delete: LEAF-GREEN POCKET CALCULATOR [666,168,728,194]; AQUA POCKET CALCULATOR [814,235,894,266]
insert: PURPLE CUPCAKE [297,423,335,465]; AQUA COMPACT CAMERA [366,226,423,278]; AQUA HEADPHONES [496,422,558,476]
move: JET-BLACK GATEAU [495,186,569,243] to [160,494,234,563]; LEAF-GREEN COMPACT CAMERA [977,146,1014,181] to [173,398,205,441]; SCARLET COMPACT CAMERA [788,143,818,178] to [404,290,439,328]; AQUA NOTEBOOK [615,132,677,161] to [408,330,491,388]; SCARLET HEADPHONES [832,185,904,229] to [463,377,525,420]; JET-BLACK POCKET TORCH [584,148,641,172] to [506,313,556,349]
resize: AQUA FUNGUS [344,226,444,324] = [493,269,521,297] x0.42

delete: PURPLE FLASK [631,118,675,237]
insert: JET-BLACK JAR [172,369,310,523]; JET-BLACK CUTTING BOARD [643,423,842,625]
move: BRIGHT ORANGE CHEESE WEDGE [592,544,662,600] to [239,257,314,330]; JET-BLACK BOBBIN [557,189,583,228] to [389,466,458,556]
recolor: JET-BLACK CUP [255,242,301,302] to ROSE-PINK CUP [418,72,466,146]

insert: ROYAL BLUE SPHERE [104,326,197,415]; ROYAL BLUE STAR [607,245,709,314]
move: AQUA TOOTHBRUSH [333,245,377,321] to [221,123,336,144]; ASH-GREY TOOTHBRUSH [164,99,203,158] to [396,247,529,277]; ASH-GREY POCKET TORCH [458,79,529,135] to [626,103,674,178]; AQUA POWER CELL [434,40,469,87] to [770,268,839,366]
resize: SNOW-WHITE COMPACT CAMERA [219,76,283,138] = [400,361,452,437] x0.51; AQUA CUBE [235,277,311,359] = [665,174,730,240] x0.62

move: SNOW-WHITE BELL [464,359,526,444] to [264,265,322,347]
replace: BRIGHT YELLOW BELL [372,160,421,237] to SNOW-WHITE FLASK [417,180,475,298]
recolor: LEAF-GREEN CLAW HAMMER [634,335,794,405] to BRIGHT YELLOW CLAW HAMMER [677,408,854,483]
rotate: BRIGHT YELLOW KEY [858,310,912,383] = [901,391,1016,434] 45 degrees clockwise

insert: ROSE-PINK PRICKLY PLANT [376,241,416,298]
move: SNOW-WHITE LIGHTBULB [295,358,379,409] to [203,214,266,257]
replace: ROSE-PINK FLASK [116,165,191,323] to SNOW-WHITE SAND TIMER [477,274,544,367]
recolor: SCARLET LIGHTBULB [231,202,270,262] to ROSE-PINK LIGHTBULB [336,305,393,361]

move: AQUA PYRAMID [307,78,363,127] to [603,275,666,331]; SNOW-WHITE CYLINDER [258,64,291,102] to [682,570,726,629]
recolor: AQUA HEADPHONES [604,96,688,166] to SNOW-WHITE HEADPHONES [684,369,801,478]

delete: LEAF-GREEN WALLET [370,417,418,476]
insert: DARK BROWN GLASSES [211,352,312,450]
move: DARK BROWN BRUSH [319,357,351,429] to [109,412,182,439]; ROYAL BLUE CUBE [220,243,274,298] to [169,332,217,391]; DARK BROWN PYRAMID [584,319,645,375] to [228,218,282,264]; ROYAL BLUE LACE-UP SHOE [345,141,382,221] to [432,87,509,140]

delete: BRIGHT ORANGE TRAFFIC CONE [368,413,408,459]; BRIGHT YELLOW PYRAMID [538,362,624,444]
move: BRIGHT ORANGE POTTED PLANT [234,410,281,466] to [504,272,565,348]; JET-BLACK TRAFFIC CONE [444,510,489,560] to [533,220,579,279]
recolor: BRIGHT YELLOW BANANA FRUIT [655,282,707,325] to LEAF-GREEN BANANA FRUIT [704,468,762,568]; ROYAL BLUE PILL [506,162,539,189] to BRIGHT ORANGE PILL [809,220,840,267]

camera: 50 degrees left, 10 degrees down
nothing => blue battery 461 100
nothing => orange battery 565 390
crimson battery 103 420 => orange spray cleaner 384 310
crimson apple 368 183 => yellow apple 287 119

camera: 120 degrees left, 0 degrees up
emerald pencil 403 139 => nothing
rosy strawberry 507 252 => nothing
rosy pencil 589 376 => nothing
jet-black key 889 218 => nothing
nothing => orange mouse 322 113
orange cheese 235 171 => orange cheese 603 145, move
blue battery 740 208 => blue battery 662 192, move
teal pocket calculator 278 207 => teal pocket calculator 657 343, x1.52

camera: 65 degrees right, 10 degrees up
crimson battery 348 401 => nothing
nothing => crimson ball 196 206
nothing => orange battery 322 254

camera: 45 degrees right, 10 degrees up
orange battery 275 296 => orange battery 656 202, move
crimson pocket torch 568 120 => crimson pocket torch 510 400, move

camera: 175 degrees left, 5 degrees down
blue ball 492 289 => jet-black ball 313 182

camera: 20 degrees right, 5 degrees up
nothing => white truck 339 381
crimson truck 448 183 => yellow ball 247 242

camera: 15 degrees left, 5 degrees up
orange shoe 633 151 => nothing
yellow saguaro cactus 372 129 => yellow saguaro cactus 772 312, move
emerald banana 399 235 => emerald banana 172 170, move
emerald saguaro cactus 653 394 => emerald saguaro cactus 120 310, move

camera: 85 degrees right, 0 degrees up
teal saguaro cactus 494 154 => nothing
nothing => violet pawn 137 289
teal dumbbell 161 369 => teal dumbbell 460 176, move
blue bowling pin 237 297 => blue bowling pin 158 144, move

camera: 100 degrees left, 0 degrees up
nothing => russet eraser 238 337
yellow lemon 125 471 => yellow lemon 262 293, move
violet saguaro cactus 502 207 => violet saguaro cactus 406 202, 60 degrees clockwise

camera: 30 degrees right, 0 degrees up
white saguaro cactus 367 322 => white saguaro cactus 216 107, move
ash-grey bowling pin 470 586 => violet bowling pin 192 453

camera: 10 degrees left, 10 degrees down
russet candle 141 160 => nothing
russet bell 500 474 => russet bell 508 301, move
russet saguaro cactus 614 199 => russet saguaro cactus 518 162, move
================
TASK >> Set down only the lines above that fall between the line holding "nothing => orange battery 565 390" and the line holding "crimson battery 103", inclusive, keeping each exact.

RESPONSE AREA >>
nothing => orange battery 565 390
crimson battery 103 420 => orange spray cleaner 384 310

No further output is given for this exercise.